▶ _About this exercise_:
Every line below that holds "none" must be copied.

▶ _Available data_:

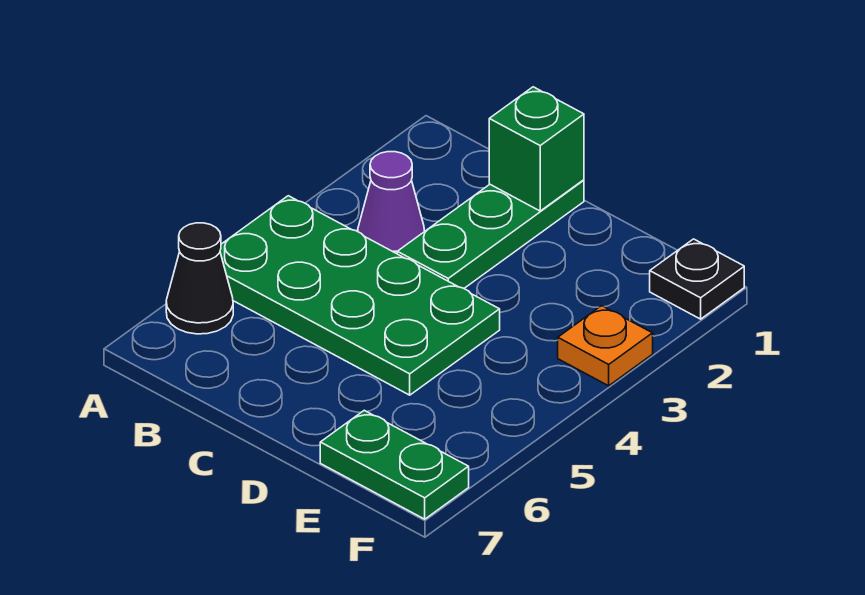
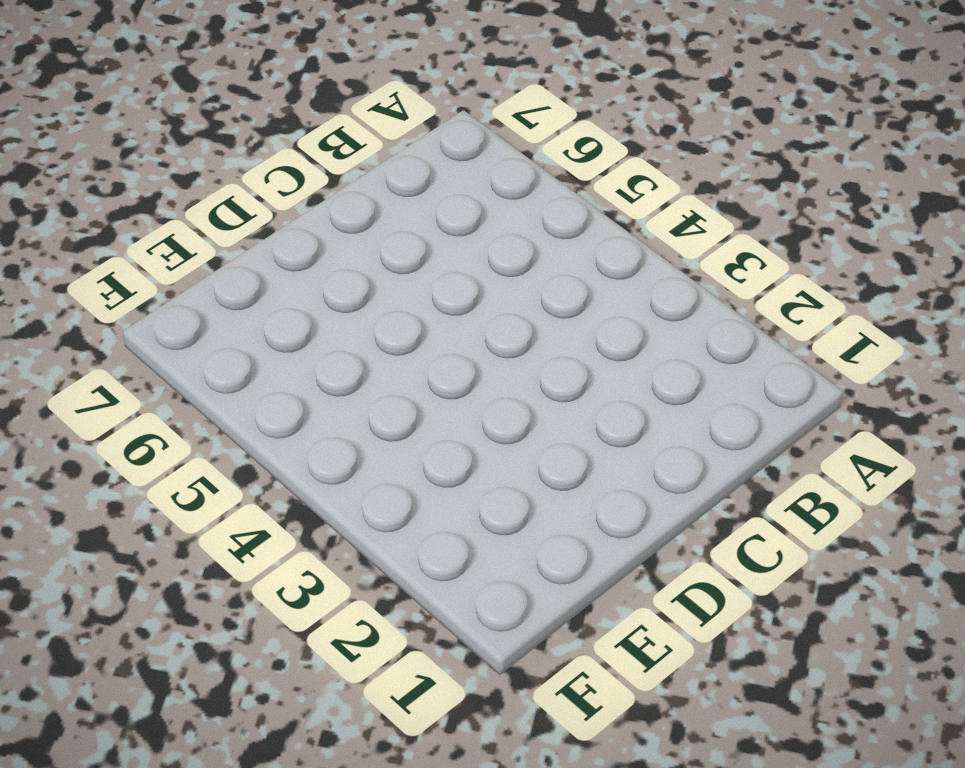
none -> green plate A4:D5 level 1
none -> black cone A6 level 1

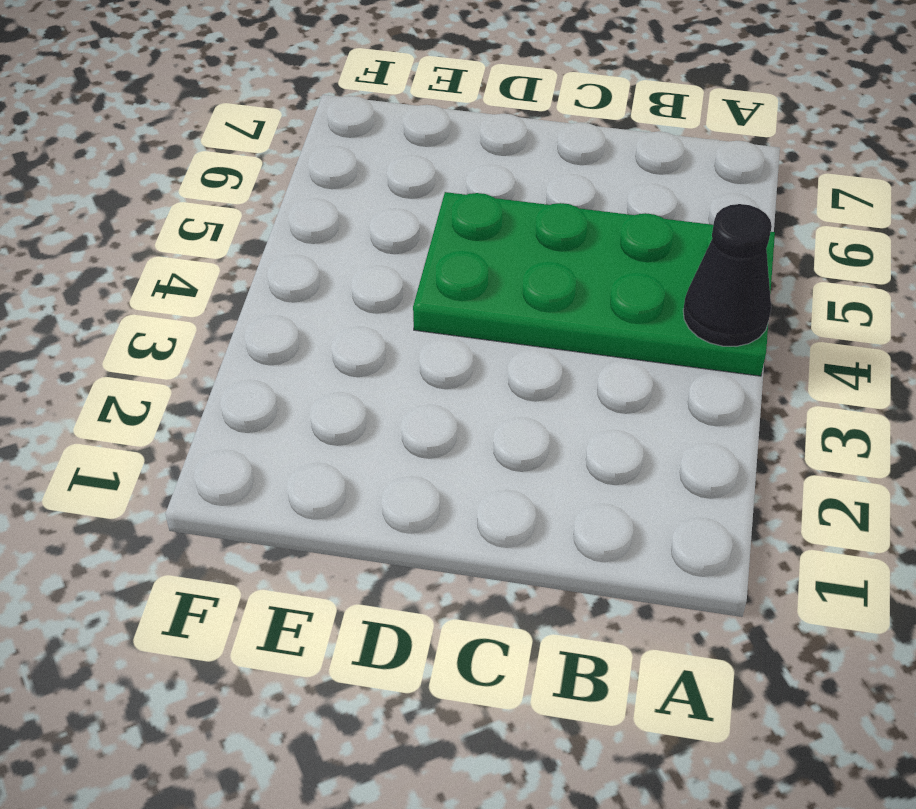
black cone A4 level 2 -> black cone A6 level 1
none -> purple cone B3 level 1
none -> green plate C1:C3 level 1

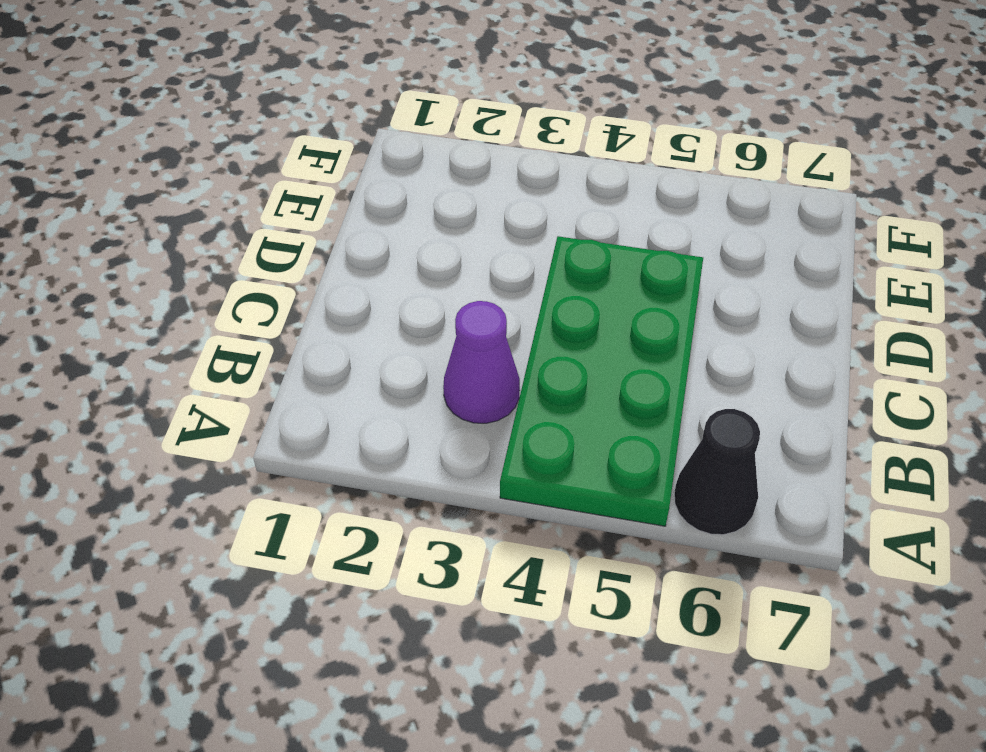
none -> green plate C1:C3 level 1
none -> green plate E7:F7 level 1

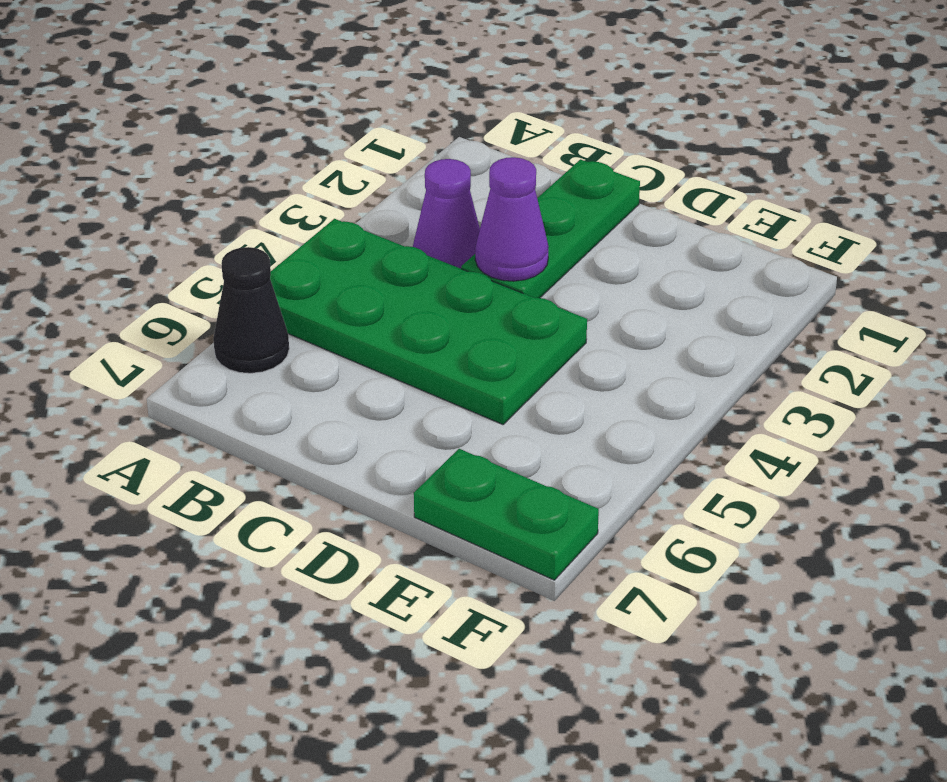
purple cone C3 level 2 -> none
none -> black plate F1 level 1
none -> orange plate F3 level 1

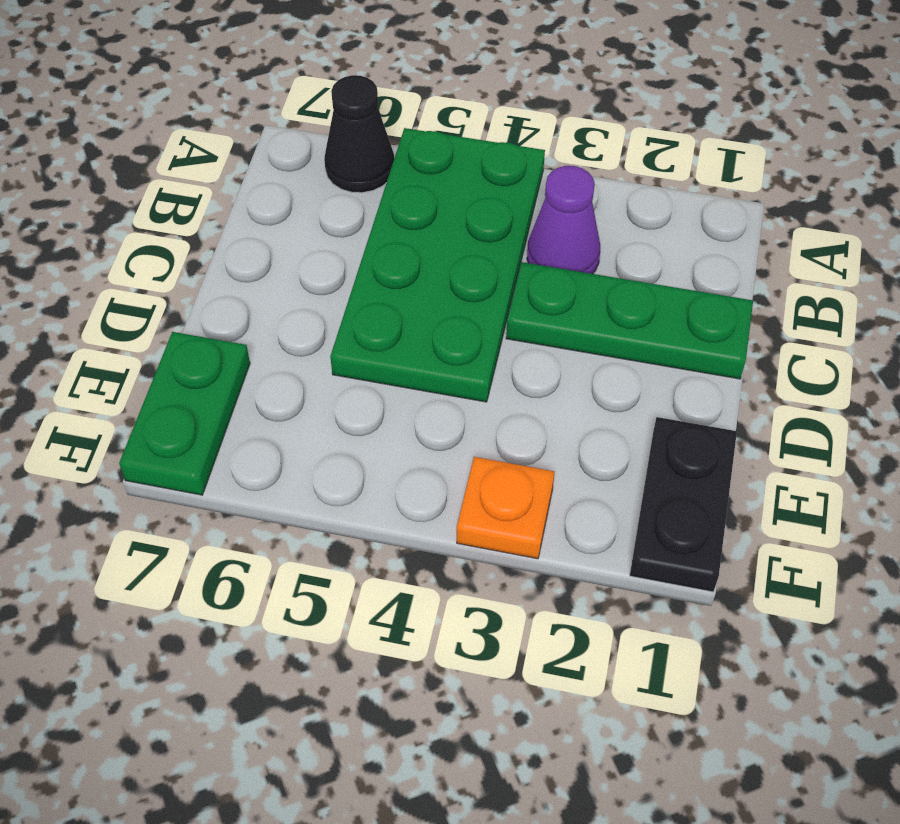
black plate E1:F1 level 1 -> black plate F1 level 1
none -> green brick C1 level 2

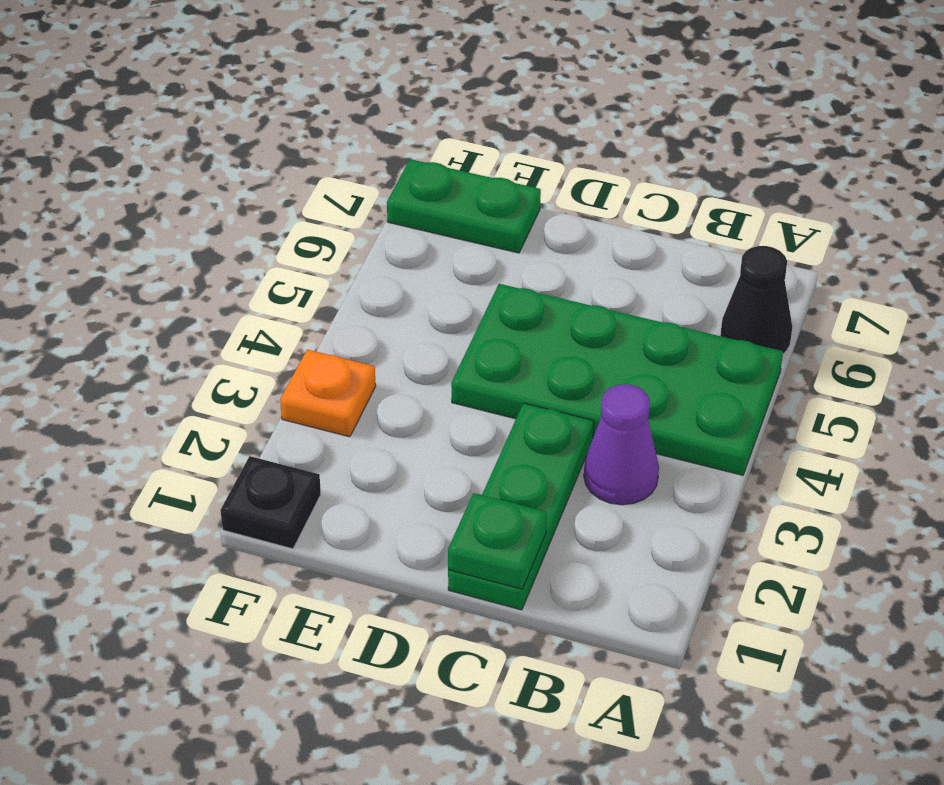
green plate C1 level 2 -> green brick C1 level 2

▶ _Answer to the exercise_:
none -> green plate A4:D5 level 1
none -> black cone A6 level 1
none -> purple cone B3 level 1
none -> green plate C1:C3 level 1
none -> green plate C1:C3 level 1
none -> green plate E7:F7 level 1
purple cone C3 level 2 -> none
none -> black plate F1 level 1
none -> orange plate F3 level 1
none -> green brick C1 level 2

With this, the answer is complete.